■ **Task requirements**:
Beginning with the first line, retype exactly the records below up to and including the line with "none -> white brick D1 level 2"; pictures do not belong in the copy.

::::::::

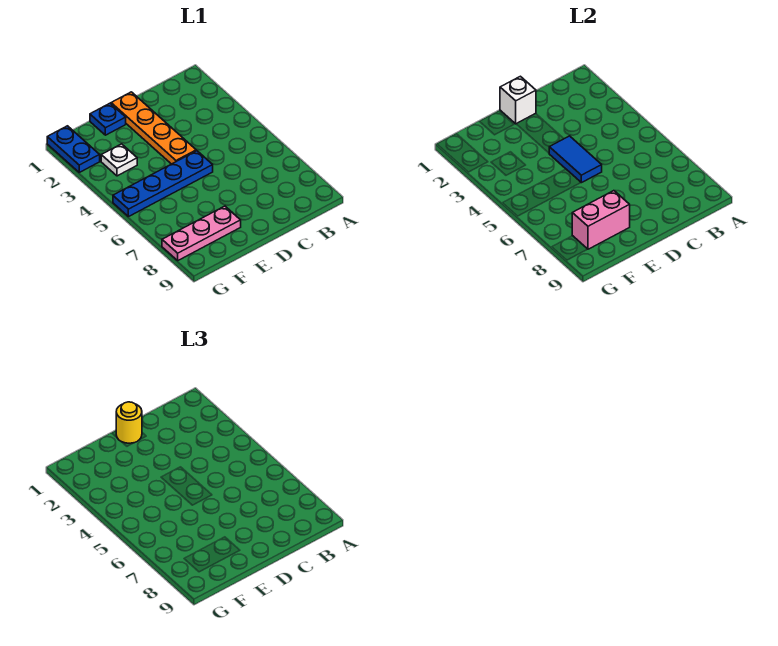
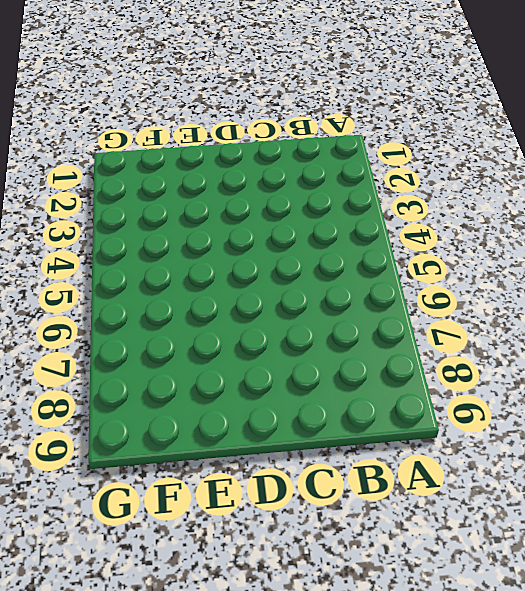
none -> orange plate D1:D4 level 1
none -> blue plate D5:G5 level 1

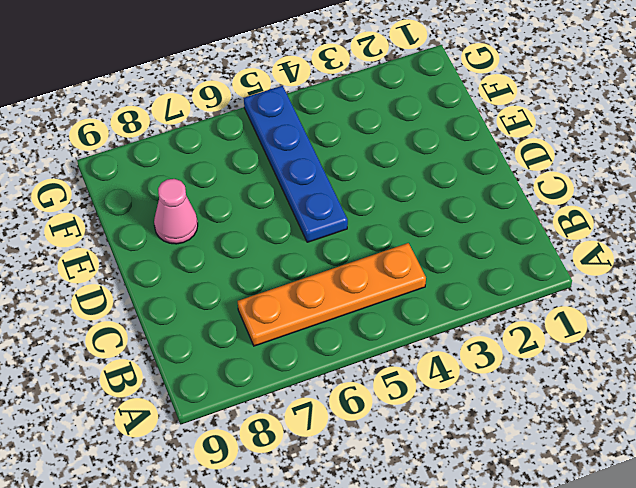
orange plate B4:B7 level 1 -> orange plate D1:D4 level 1
pink cone E8 level 1 -> pink plate E8:G8 level 1
none -> blue plate E1 level 1
none -> white plate F3 level 1

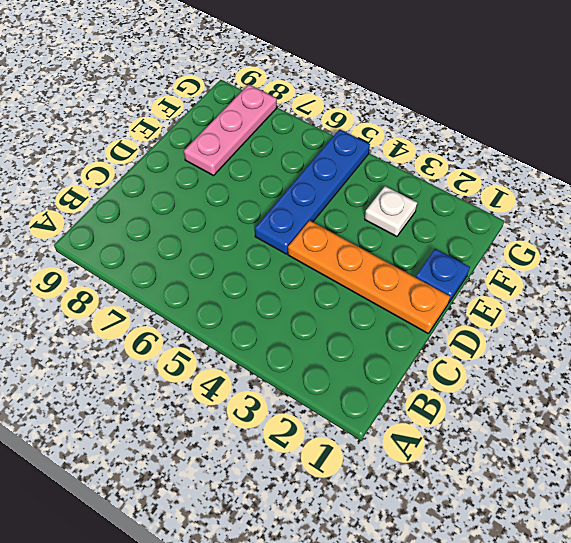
none -> blue plate G1:G2 level 1
none -> white brick D1 level 2

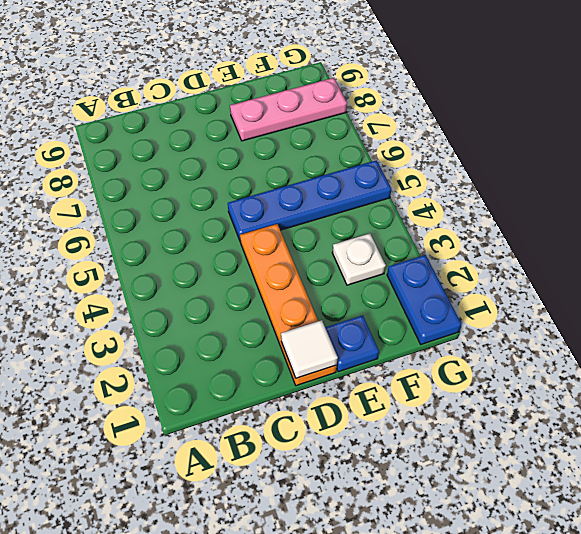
white tile D1 level 2 -> white brick D1 level 2
none -> blue tile D4:D5 level 2
none -> pink brick E8:F8 level 2

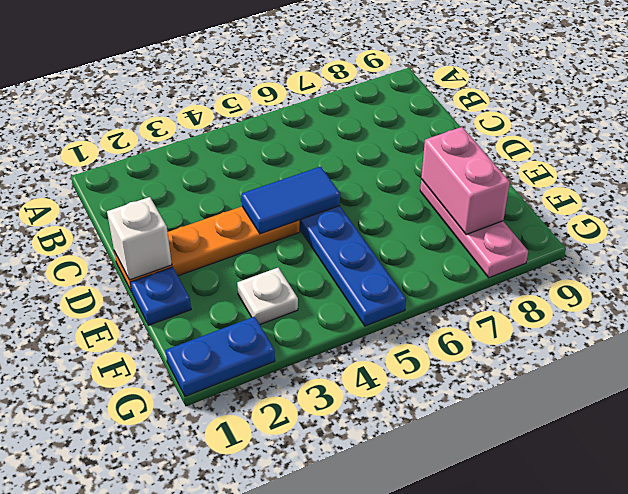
none -> yellow round brick D1 level 3

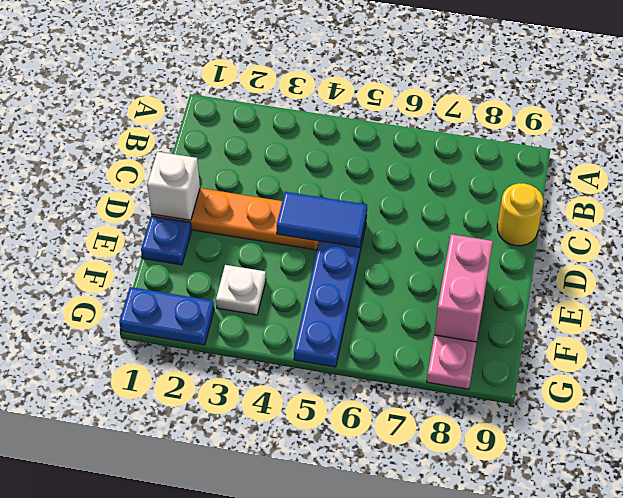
yellow round brick C9 level 1 -> yellow round brick D1 level 3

::::::::

■ **Answer to this task**:
none -> orange plate D1:D4 level 1
none -> blue plate D5:G5 level 1

orange plate B4:B7 level 1 -> orange plate D1:D4 level 1
pink cone E8 level 1 -> pink plate E8:G8 level 1
none -> blue plate E1 level 1
none -> white plate F3 level 1

none -> blue plate G1:G2 level 1
none -> white brick D1 level 2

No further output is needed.